(INSTRUCTION) Each record below is to be restated word for word.

(MATERIAL SUPPLIED)
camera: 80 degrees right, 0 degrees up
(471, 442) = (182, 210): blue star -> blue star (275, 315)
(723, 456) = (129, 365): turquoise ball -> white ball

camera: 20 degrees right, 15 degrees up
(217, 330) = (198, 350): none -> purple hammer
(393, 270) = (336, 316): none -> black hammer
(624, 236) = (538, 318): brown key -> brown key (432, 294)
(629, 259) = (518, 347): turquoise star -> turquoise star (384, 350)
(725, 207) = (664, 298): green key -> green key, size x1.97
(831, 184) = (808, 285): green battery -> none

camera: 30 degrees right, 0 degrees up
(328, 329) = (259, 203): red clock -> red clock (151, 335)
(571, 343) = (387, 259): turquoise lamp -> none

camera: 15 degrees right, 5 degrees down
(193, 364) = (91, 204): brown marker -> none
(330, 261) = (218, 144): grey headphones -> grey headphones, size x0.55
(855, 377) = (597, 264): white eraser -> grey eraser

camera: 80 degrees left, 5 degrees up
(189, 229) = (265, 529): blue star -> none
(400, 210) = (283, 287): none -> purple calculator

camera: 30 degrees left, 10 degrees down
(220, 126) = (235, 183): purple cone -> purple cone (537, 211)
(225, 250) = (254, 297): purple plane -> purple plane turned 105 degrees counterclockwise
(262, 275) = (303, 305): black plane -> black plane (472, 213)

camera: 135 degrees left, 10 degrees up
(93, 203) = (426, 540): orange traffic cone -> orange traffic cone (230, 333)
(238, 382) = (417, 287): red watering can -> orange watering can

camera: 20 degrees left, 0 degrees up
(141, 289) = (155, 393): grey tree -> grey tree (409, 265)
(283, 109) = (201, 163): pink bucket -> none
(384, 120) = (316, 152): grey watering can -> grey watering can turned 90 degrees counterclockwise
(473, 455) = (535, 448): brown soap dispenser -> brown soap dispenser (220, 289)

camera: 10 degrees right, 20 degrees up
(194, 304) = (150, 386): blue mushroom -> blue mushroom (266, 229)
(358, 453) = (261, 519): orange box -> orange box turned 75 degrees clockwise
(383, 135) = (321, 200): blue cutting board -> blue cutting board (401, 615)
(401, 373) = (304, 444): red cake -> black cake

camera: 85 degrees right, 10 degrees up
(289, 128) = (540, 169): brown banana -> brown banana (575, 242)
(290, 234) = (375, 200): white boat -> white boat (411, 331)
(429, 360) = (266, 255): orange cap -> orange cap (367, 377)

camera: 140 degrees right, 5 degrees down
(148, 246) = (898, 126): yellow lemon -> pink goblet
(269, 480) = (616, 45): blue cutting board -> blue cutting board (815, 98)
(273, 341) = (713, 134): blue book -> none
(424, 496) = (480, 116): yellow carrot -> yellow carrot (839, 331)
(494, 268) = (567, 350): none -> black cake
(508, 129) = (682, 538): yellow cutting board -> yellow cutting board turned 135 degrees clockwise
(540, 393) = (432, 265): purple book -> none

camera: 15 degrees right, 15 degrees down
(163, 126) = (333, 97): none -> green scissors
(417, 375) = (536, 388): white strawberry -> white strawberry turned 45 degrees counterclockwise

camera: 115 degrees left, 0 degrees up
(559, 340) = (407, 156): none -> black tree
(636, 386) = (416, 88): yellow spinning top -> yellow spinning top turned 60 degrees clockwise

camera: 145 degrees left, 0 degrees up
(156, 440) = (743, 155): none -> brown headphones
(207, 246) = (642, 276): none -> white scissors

(YOUR SOLUTION)
camera: 80 degrees right, 0 degrees up
(471, 442) = (182, 210): blue star -> blue star (275, 315)
(723, 456) = (129, 365): turquoise ball -> white ball

camera: 20 degrees right, 15 degrees up
(217, 330) = (198, 350): none -> purple hammer
(393, 270) = (336, 316): none -> black hammer
(624, 236) = (538, 318): brown key -> brown key (432, 294)
(629, 259) = (518, 347): turquoise star -> turquoise star (384, 350)
(725, 207) = (664, 298): green key -> green key, size x1.97
(831, 184) = (808, 285): green battery -> none

camera: 30 degrees right, 0 degrees up
(328, 329) = (259, 203): red clock -> red clock (151, 335)
(571, 343) = (387, 259): turquoise lamp -> none

camera: 15 degrees right, 5 degrees down
(193, 364) = (91, 204): brown marker -> none
(330, 261) = (218, 144): grey headphones -> grey headphones, size x0.55
(855, 377) = (597, 264): white eraser -> grey eraser

camera: 80 degrees left, 5 degrees up
(189, 229) = (265, 529): blue star -> none
(400, 210) = (283, 287): none -> purple calculator

camera: 30 degrees left, 10 degrees down
(220, 126) = (235, 183): purple cone -> purple cone (537, 211)
(225, 250) = (254, 297): purple plane -> purple plane turned 105 degrees counterclockwise
(262, 275) = (303, 305): black plane -> black plane (472, 213)

camera: 135 degrees left, 10 degrees up
(93, 203) = (426, 540): orange traffic cone -> orange traffic cone (230, 333)
(238, 382) = (417, 287): red watering can -> orange watering can

camera: 20 degrees left, 0 degrees up
(141, 289) = (155, 393): grey tree -> grey tree (409, 265)
(283, 109) = (201, 163): pink bucket -> none
(384, 120) = (316, 152): grey watering can -> grey watering can turned 90 degrees counterclockwise
(473, 455) = (535, 448): brown soap dispenser -> brown soap dispenser (220, 289)

camera: 10 degrees right, 20 degrees up
(194, 304) = (150, 386): blue mushroom -> blue mushroom (266, 229)
(358, 453) = (261, 519): orange box -> orange box turned 75 degrees clockwise
(383, 135) = (321, 200): blue cutting board -> blue cutting board (401, 615)
(401, 373) = (304, 444): red cake -> black cake

camera: 85 degrees right, 10 degrees up
(289, 128) = (540, 169): brown banana -> brown banana (575, 242)
(290, 234) = (375, 200): white boat -> white boat (411, 331)
(429, 360) = (266, 255): orange cap -> orange cap (367, 377)

camera: 140 degrees right, 5 degrees down
(148, 246) = (898, 126): yellow lemon -> pink goblet
(269, 480) = (616, 45): blue cutting board -> blue cutting board (815, 98)
(273, 341) = (713, 134): blue book -> none
(424, 496) = (480, 116): yellow carrot -> yellow carrot (839, 331)
(494, 268) = (567, 350): none -> black cake
(508, 129) = (682, 538): yellow cutting board -> yellow cutting board turned 135 degrees clockwise
(540, 393) = (432, 265): purple book -> none

camera: 15 degrees right, 15 degrees down
(163, 126) = (333, 97): none -> green scissors
(417, 375) = (536, 388): white strawberry -> white strawberry turned 45 degrees counterclockwise

camera: 115 degrees left, 0 degrees up
(559, 340) = (407, 156): none -> black tree
(636, 386) = (416, 88): yellow spinning top -> yellow spinning top turned 60 degrees clockwise

camera: 145 degrees left, 0 degrees up
(156, 440) = (743, 155): none -> brown headphones
(207, 246) = (642, 276): none -> white scissors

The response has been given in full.